(Before-and-after scene images)

----

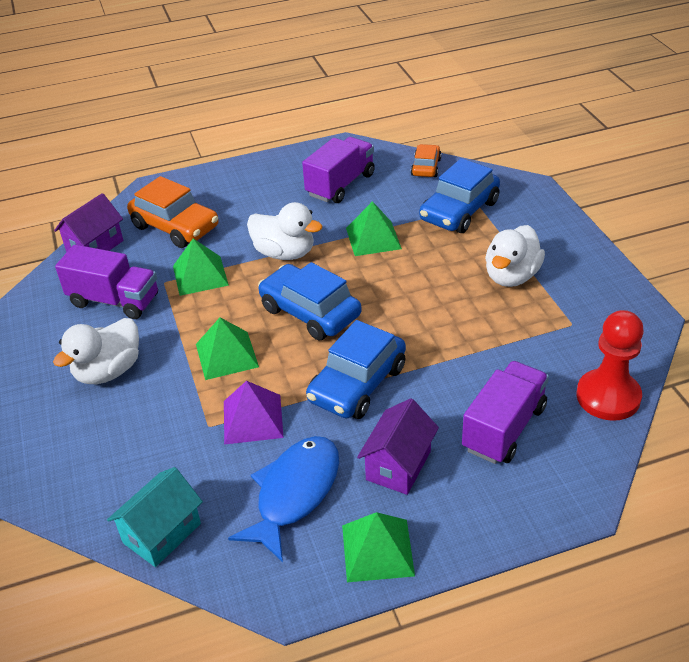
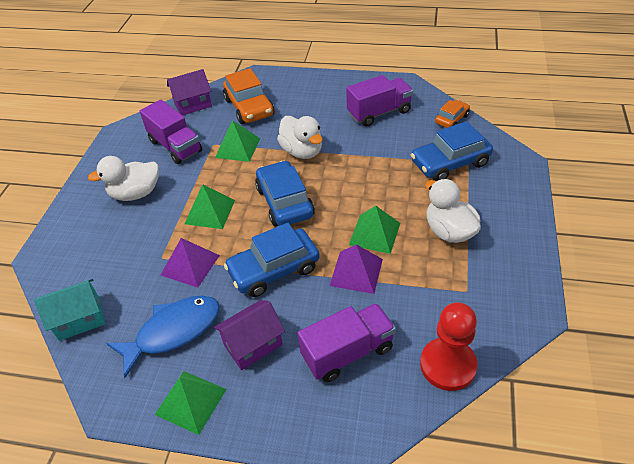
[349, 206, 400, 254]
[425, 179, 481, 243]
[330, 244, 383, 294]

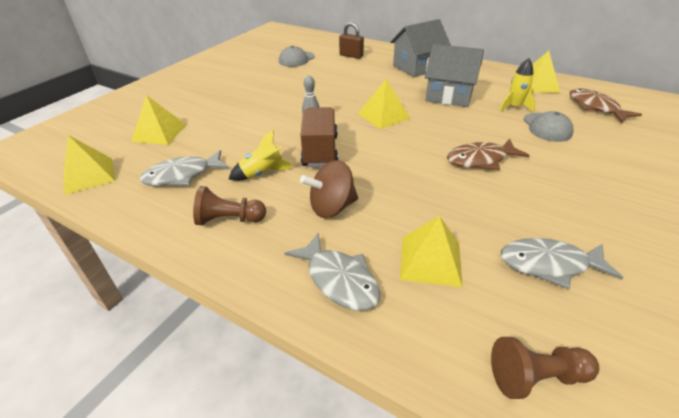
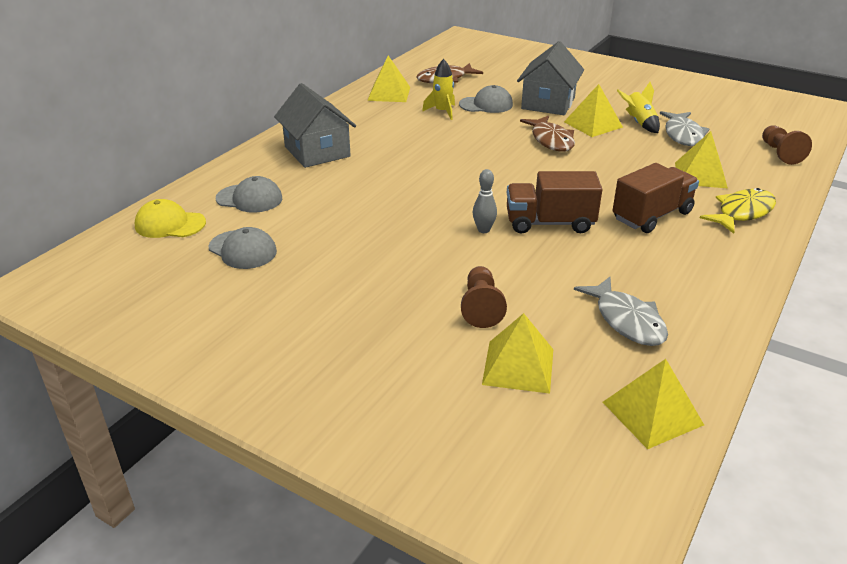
[216, 176, 282, 213]
[517, 41, 584, 115]
[564, 84, 623, 137]
[617, 82, 660, 133]
[612, 163, 699, 233]
[461, 266, 507, 328]
[700, 188, 776, 234]
[135, 199, 206, 238]

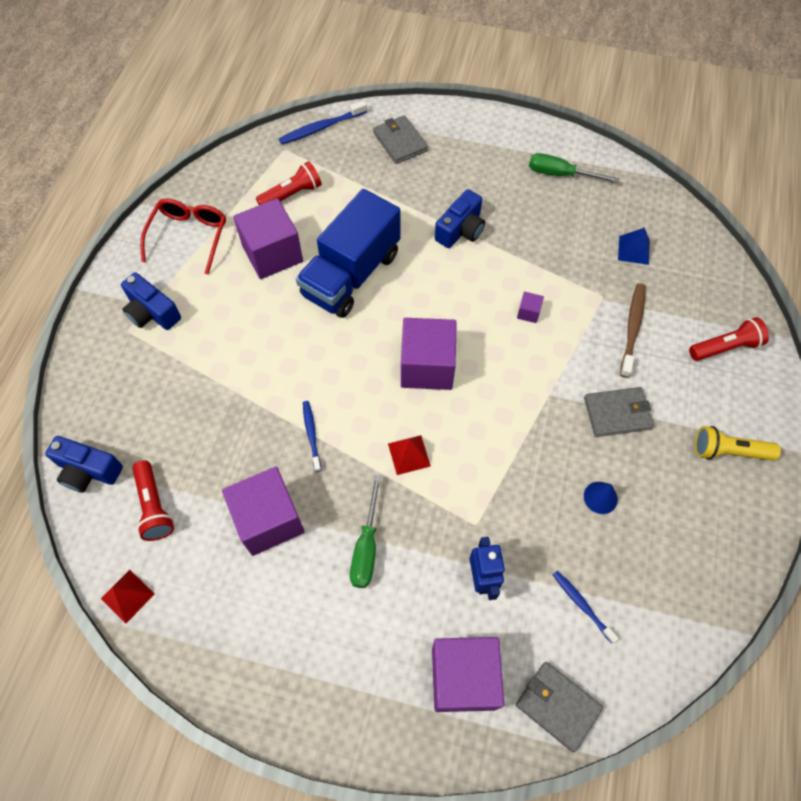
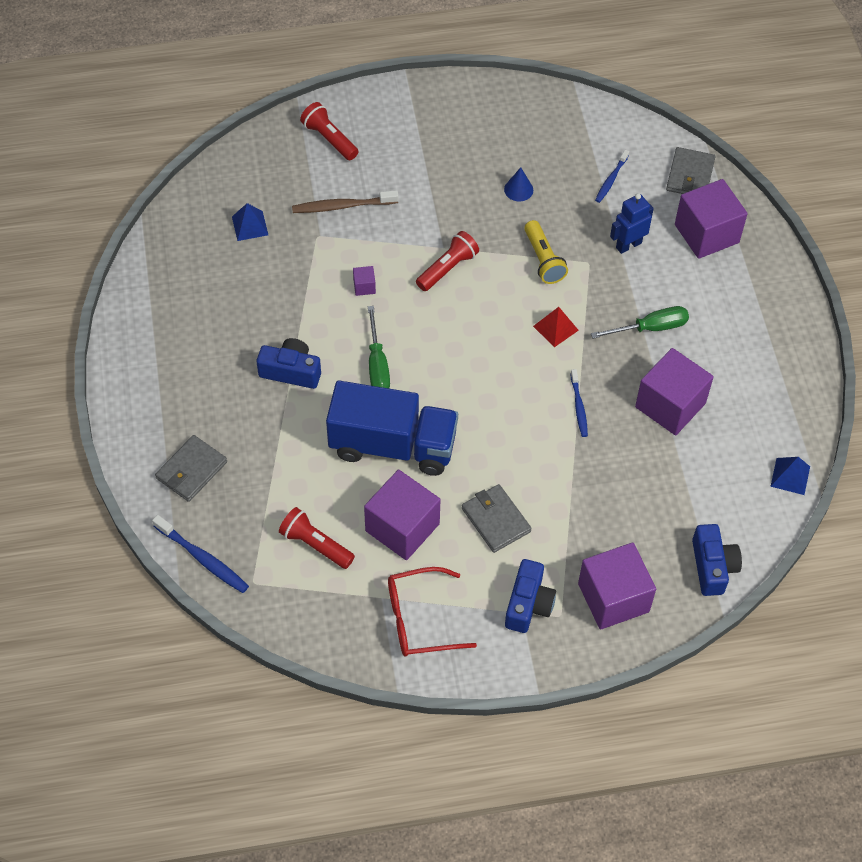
[368, 306, 390, 388]
[578, 542, 656, 630]
[462, 484, 532, 553]
[570, 369, 588, 437]
[524, 220, 568, 284]
[416, 231, 479, 291]
[770, 457, 810, 495]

----

● What to do:
Taking each record in turn, retype it exactly and drop any picture.

● Exercise solution:
[349, 206, 400, 254]
[425, 179, 481, 243]
[330, 244, 383, 294]

[216, 176, 282, 213]
[517, 41, 584, 115]
[564, 84, 623, 137]
[617, 82, 660, 133]
[612, 163, 699, 233]
[461, 266, 507, 328]
[700, 188, 776, 234]
[135, 199, 206, 238]

[368, 306, 390, 388]
[578, 542, 656, 630]
[462, 484, 532, 553]
[570, 369, 588, 437]
[524, 220, 568, 284]
[416, 231, 479, 291]
[770, 457, 810, 495]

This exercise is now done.